■ GOAL OF THE EXERCISE
Write out each line of the entries below that holds the word "black".

■ DATA
☆ ☆ ☆ ☆ ☆
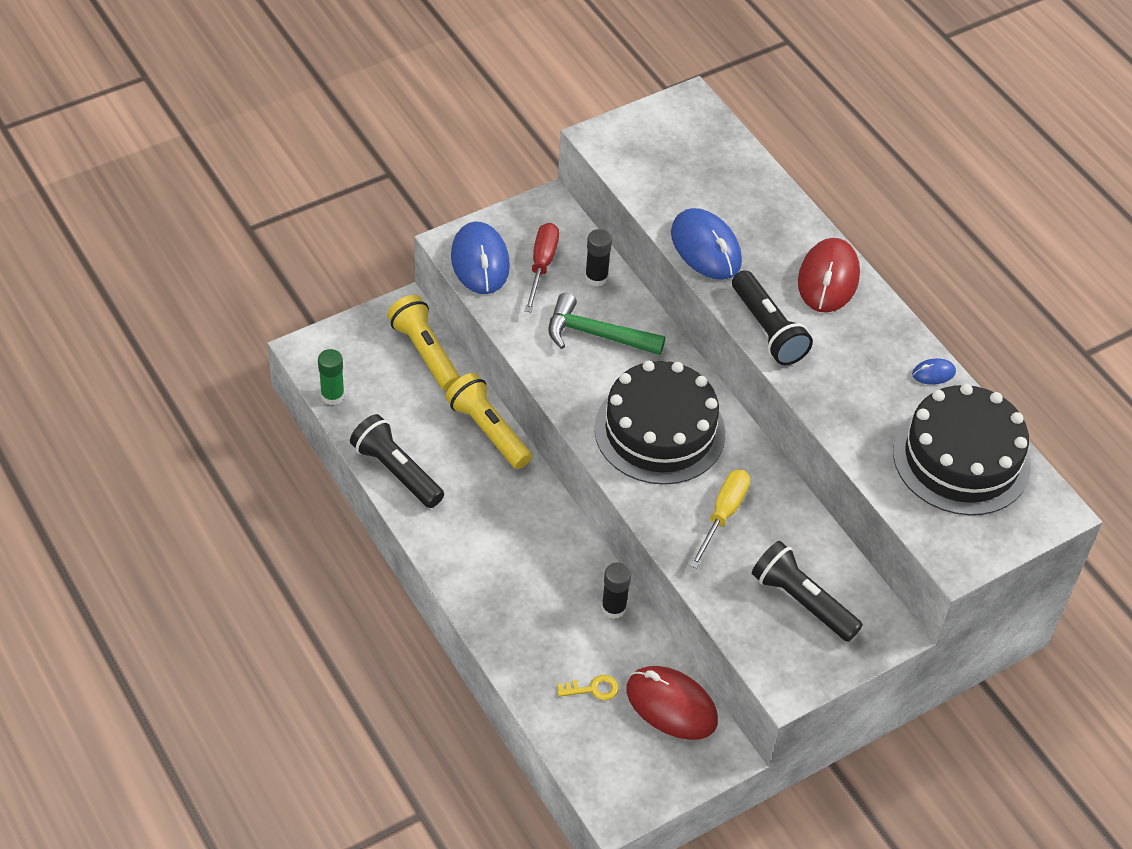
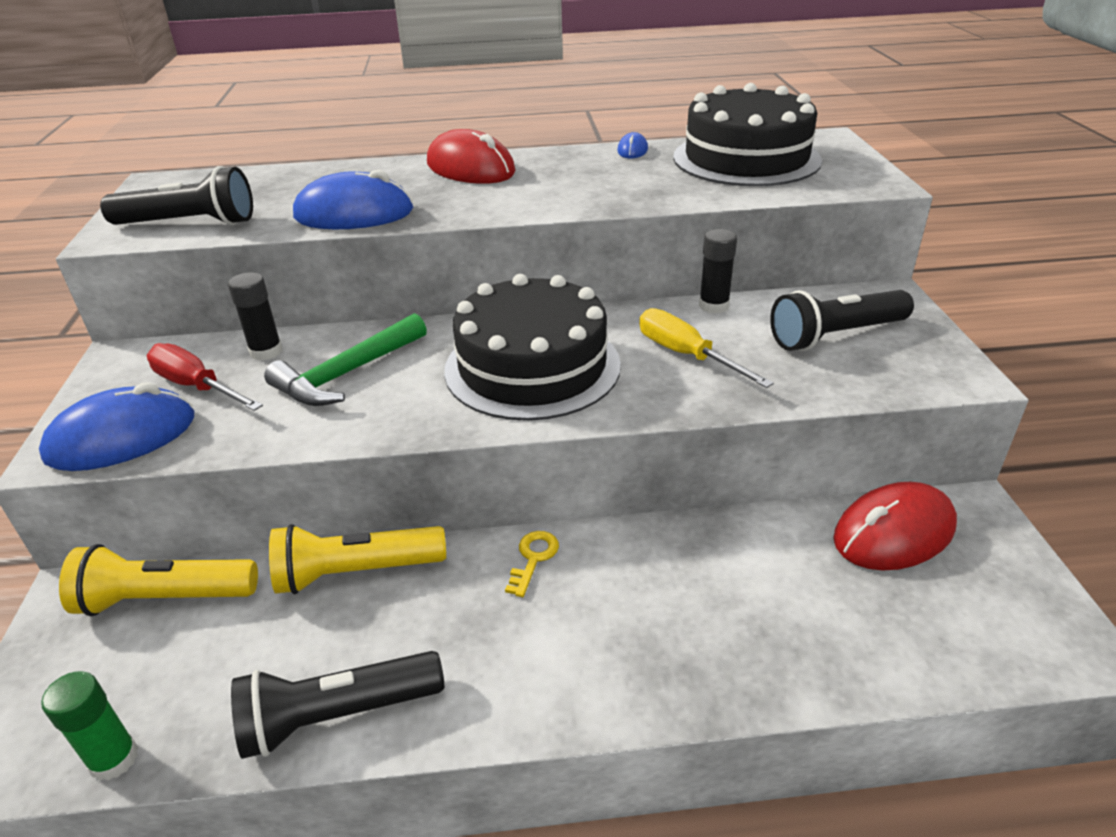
camera: 60 degrees left, 15 degrees down
(480, 262) = (122, 437): blue mouse -> blue mouse turned 45 degrees counterclockwise
(593, 689) = (852, 603): yellow key -> yellow key (533, 559)
(613, 608) = (720, 538): black glue stick -> black glue stick (713, 306)
(767, 330) = (504, 206): black flashlight -> black flashlight (189, 224)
☆ ☆ ☆ ☆ ☆
■ ANSWER BOX
(613, 608) = (720, 538): black glue stick -> black glue stick (713, 306)
(767, 330) = (504, 206): black flashlight -> black flashlight (189, 224)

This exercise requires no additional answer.